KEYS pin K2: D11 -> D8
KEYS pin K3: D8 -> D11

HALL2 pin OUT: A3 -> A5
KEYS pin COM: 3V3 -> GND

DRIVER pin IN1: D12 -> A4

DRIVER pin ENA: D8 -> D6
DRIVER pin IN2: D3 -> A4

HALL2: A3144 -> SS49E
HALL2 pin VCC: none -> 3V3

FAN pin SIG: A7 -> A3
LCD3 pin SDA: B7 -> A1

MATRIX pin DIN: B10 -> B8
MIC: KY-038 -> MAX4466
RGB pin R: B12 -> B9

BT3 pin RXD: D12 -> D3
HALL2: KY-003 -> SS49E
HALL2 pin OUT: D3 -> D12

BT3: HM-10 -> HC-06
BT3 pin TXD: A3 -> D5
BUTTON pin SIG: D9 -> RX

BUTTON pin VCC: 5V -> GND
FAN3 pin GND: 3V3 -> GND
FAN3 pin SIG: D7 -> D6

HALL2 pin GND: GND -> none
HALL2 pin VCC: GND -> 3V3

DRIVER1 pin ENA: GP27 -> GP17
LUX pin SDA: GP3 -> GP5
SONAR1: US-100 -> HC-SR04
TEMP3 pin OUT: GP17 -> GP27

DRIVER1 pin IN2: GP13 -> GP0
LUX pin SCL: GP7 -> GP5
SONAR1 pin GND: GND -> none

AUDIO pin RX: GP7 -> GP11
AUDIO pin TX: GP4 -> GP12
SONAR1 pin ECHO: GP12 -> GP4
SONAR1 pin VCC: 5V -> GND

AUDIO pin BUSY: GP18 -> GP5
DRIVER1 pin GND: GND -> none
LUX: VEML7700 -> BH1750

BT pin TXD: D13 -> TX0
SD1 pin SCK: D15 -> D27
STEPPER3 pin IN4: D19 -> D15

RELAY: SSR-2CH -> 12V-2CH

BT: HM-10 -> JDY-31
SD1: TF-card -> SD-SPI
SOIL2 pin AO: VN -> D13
====================
> _Instructions for the task_:
Only what runs from the line containing "BT: HM-10 -> JDY-31" through the final line of the entries above belongs in the answer, restated exactly.

> _Expected output_:
BT: HM-10 -> JDY-31
SD1: TF-card -> SD-SPI
SOIL2 pin AO: VN -> D13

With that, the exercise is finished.